## What this task involves
Make an exact reproduction of all the data.

[Provided records — start]

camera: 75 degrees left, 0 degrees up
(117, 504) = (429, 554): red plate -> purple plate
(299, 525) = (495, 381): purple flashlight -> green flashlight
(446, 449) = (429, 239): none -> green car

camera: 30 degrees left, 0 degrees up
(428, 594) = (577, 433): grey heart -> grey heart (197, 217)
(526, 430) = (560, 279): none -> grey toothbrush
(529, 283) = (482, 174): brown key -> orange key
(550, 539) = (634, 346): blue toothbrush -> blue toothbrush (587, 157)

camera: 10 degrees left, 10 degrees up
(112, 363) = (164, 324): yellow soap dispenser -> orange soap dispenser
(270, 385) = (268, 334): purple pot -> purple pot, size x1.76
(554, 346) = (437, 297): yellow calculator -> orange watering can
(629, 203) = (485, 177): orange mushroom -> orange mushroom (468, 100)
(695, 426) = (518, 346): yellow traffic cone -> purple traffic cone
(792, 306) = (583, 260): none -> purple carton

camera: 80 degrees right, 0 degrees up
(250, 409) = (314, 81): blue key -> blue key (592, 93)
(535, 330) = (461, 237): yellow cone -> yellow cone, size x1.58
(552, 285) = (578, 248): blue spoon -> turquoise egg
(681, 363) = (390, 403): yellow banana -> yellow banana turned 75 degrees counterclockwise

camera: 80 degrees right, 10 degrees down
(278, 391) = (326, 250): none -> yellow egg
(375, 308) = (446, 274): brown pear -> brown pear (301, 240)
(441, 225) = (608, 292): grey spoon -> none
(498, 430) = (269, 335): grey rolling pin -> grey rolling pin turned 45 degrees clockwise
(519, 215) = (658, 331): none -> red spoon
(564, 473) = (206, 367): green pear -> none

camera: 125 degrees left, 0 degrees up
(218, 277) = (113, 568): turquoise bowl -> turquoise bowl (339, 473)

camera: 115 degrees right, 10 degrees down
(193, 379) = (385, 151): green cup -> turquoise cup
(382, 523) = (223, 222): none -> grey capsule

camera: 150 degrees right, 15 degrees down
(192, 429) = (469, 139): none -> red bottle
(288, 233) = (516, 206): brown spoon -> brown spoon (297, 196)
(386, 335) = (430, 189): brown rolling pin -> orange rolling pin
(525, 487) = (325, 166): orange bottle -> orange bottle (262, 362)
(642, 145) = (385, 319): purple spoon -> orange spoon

[Provided records — finish]

## Result of the exercise
camera: 75 degrees left, 0 degrees up
(117, 504) = (429, 554): red plate -> purple plate
(299, 525) = (495, 381): purple flashlight -> green flashlight
(446, 449) = (429, 239): none -> green car

camera: 30 degrees left, 0 degrees up
(428, 594) = (577, 433): grey heart -> grey heart (197, 217)
(526, 430) = (560, 279): none -> grey toothbrush
(529, 283) = (482, 174): brown key -> orange key
(550, 539) = (634, 346): blue toothbrush -> blue toothbrush (587, 157)

camera: 10 degrees left, 10 degrees up
(112, 363) = (164, 324): yellow soap dispenser -> orange soap dispenser
(270, 385) = (268, 334): purple pot -> purple pot, size x1.76
(554, 346) = (437, 297): yellow calculator -> orange watering can
(629, 203) = (485, 177): orange mushroom -> orange mushroom (468, 100)
(695, 426) = (518, 346): yellow traffic cone -> purple traffic cone
(792, 306) = (583, 260): none -> purple carton

camera: 80 degrees right, 0 degrees up
(250, 409) = (314, 81): blue key -> blue key (592, 93)
(535, 330) = (461, 237): yellow cone -> yellow cone, size x1.58
(552, 285) = (578, 248): blue spoon -> turquoise egg
(681, 363) = (390, 403): yellow banana -> yellow banana turned 75 degrees counterclockwise

camera: 80 degrees right, 10 degrees down
(278, 391) = (326, 250): none -> yellow egg
(375, 308) = (446, 274): brown pear -> brown pear (301, 240)
(441, 225) = (608, 292): grey spoon -> none
(498, 430) = (269, 335): grey rolling pin -> grey rolling pin turned 45 degrees clockwise
(519, 215) = (658, 331): none -> red spoon
(564, 473) = (206, 367): green pear -> none

camera: 125 degrees left, 0 degrees up
(218, 277) = (113, 568): turquoise bowl -> turquoise bowl (339, 473)

camera: 115 degrees right, 10 degrees down
(193, 379) = (385, 151): green cup -> turquoise cup
(382, 523) = (223, 222): none -> grey capsule

camera: 150 degrees right, 15 degrees down
(192, 429) = (469, 139): none -> red bottle
(288, 233) = (516, 206): brown spoon -> brown spoon (297, 196)
(386, 335) = (430, 189): brown rolling pin -> orange rolling pin
(525, 487) = (325, 166): orange bottle -> orange bottle (262, 362)
(642, 145) = (385, 319): purple spoon -> orange spoon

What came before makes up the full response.